▶ _TASK STATEMENT_: Go line by line through the entries below and copy those containing the string "ruler".

:: RECORDS PROVIDED

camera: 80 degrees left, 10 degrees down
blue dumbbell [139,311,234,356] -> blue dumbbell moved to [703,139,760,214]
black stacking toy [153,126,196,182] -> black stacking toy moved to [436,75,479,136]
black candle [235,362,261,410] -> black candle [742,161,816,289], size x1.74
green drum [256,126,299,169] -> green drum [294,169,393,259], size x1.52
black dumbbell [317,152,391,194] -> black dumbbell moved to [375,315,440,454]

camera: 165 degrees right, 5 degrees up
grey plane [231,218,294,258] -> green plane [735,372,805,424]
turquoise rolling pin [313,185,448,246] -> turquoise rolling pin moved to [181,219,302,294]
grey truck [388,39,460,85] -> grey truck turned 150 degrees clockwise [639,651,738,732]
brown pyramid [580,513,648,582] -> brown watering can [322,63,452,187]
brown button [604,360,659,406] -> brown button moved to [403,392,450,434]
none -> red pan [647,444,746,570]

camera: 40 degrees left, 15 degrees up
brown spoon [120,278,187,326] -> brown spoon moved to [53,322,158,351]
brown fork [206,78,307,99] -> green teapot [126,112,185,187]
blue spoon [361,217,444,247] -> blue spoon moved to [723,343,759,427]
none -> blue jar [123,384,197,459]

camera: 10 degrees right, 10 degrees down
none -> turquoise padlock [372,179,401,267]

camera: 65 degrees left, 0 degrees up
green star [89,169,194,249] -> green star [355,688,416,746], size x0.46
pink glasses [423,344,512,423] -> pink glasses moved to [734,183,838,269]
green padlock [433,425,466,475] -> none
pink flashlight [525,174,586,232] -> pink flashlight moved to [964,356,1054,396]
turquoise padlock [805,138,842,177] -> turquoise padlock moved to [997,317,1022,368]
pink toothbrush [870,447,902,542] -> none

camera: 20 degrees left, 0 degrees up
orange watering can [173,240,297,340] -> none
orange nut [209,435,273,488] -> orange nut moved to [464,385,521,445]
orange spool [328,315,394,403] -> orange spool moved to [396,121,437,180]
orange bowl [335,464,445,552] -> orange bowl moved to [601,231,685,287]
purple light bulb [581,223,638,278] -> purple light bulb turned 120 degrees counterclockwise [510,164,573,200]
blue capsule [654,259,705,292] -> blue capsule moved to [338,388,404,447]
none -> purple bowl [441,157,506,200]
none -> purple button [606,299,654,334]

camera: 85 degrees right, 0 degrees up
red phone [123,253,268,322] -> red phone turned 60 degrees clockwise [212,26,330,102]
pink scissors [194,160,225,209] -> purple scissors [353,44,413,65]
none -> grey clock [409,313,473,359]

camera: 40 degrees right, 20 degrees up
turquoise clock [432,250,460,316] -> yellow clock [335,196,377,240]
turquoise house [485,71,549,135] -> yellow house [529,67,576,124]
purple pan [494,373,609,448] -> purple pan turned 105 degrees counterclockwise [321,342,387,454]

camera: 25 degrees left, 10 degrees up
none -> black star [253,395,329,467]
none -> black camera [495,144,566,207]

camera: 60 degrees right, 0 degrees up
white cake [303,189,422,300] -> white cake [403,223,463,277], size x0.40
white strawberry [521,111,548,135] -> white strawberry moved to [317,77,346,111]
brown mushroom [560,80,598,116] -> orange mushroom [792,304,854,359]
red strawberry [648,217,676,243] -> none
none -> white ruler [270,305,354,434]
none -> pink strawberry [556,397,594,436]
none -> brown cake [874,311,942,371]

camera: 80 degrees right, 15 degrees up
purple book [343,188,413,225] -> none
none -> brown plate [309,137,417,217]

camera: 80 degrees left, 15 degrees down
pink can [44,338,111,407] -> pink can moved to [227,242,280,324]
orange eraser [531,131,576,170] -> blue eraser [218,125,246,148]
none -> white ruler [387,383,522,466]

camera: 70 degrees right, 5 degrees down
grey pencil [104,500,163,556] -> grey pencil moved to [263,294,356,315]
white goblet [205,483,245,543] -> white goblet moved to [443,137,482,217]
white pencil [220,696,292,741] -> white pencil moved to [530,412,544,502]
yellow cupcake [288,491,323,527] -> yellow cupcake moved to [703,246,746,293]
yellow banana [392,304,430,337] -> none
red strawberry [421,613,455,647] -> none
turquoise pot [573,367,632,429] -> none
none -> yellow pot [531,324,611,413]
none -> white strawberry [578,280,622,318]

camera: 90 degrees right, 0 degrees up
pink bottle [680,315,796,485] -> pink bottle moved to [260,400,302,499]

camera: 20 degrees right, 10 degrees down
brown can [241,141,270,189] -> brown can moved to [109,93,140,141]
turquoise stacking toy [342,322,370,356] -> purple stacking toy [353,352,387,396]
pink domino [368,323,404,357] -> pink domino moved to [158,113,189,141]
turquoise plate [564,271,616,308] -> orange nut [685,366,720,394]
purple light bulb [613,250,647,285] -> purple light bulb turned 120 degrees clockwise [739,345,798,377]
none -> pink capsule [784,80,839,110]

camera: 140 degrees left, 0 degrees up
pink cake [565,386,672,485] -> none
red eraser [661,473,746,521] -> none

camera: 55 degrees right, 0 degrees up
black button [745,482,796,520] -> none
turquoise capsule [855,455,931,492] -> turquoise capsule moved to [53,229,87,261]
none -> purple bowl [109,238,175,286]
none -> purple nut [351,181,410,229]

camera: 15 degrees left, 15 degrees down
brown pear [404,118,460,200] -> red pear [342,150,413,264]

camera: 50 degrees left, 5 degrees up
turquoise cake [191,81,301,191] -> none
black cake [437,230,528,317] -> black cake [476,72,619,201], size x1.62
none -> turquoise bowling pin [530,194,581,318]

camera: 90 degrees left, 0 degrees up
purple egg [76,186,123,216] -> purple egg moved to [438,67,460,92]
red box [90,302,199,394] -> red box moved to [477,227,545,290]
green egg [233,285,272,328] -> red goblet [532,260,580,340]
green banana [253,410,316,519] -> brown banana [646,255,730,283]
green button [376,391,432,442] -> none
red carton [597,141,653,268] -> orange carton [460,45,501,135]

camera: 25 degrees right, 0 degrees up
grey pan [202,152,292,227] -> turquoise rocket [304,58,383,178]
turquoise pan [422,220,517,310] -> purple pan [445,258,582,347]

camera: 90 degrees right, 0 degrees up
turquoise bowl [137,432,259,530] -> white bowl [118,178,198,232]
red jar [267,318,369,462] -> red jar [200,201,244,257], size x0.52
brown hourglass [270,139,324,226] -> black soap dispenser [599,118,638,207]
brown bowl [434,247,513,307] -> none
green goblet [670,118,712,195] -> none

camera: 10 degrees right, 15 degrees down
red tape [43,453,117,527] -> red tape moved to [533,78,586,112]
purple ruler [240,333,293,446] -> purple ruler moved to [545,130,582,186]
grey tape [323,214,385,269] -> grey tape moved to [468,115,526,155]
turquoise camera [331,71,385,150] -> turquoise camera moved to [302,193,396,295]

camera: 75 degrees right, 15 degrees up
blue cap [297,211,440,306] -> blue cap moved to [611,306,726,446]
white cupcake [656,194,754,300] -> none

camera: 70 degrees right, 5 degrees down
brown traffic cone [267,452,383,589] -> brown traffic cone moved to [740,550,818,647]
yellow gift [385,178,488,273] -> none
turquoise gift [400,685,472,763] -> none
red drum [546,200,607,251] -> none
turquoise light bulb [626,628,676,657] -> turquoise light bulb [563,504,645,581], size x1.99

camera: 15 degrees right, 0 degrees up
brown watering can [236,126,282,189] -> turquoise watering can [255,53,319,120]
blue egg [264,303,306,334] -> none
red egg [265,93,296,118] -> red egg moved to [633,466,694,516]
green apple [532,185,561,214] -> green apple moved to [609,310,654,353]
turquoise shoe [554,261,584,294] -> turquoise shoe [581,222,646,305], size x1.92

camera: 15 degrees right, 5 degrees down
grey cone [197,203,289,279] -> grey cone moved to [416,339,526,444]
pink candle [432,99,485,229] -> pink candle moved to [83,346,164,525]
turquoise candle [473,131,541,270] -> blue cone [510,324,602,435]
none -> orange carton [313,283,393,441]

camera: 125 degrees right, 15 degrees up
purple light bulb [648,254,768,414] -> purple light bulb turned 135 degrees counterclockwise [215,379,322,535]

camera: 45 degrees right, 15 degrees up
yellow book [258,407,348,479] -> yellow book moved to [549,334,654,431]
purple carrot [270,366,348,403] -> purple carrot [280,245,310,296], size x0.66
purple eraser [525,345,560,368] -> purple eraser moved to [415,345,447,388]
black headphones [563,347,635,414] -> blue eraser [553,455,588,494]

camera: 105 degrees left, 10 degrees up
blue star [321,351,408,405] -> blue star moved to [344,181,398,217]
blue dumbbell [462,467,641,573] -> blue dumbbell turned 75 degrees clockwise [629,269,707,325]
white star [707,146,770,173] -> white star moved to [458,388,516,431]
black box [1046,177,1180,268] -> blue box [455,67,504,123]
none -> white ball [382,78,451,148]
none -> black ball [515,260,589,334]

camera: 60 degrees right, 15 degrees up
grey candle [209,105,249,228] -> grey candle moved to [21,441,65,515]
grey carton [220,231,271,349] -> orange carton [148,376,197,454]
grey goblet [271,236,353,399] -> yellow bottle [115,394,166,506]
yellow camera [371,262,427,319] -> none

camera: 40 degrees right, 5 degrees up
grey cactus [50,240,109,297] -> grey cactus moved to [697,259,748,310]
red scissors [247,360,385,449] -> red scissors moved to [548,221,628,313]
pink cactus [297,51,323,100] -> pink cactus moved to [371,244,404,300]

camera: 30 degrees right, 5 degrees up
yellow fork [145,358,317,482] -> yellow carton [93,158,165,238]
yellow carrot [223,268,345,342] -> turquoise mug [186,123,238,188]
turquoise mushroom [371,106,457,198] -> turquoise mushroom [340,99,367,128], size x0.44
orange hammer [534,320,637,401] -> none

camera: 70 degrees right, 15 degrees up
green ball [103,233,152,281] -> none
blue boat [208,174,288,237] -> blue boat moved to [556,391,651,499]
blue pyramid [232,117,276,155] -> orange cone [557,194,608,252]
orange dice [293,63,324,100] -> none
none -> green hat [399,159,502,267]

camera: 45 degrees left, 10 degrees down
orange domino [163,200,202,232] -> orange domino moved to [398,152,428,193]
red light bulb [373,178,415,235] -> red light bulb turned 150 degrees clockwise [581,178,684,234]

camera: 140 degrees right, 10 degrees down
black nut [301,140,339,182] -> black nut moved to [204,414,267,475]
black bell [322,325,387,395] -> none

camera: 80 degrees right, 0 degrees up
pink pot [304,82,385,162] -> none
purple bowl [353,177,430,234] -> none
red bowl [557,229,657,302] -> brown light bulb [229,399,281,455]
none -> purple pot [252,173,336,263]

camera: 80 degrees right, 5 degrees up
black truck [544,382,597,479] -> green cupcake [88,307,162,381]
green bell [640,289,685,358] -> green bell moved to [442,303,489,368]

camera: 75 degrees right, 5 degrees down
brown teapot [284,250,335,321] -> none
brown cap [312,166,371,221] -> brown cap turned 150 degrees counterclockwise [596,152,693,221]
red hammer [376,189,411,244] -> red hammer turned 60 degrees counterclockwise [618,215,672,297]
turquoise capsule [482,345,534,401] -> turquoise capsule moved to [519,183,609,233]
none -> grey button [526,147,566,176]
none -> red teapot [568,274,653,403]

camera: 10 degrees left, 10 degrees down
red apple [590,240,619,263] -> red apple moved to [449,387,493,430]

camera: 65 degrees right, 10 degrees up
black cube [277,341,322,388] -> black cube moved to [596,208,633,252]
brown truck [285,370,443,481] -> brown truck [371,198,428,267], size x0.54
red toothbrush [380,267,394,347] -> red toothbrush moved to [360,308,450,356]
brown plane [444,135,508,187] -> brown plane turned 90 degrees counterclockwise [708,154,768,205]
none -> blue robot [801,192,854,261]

::::

▶ _TASK OUTPUT_:
none -> white ruler [270,305,354,434]
none -> white ruler [387,383,522,466]
purple ruler [240,333,293,446] -> purple ruler moved to [545,130,582,186]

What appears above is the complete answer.